- [Your objective] Please copy each line from the entries that contains the string "scaled".

### Source records

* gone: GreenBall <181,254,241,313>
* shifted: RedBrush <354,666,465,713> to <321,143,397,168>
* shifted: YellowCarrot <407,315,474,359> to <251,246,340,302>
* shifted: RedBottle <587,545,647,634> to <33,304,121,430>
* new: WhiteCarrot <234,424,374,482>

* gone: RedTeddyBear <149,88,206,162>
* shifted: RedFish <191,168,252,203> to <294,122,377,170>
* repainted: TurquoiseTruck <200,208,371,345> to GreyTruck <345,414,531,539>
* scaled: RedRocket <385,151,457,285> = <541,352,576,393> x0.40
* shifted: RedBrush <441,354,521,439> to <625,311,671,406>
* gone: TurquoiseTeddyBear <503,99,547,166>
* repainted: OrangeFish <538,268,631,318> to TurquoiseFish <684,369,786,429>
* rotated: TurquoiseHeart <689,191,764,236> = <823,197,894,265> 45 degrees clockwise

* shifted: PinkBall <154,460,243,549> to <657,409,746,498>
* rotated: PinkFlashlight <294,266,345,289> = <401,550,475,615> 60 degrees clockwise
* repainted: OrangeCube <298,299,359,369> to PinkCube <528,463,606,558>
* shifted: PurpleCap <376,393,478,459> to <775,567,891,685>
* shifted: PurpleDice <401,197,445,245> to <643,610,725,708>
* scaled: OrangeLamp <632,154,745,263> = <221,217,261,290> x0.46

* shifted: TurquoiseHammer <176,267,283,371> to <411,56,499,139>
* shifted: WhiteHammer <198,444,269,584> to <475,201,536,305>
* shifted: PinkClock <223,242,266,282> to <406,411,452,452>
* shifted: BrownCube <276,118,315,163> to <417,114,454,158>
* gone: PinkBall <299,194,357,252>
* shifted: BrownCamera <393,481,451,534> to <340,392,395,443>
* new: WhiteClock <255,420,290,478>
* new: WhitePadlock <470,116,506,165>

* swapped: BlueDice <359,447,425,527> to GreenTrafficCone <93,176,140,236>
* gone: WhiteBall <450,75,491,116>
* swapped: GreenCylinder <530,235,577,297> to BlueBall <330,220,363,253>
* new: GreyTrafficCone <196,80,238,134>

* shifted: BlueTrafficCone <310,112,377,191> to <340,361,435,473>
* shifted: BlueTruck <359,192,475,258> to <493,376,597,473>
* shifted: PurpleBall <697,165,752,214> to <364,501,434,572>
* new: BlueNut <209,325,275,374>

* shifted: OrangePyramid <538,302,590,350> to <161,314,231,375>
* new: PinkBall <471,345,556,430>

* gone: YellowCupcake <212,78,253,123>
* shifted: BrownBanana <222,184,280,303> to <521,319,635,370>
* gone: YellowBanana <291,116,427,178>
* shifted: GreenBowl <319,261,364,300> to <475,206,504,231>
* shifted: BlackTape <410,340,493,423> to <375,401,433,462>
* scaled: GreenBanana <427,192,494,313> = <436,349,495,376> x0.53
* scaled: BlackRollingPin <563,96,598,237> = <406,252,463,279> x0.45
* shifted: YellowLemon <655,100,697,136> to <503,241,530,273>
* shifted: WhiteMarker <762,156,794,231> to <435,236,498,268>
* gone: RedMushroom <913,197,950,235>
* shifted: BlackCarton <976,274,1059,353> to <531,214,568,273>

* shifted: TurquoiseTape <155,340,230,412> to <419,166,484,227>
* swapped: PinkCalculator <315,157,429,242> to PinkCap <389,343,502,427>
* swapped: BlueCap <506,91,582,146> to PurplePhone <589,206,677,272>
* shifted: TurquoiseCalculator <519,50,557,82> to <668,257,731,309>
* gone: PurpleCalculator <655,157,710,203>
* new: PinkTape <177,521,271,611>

######

- [Written solution]
* scaled: RedRocket <385,151,457,285> = <541,352,576,393> x0.40
* scaled: OrangeLamp <632,154,745,263> = <221,217,261,290> x0.46
* scaled: GreenBanana <427,192,494,313> = <436,349,495,376> x0.53
* scaled: BlackRollingPin <563,96,598,237> = <406,252,463,279> x0.45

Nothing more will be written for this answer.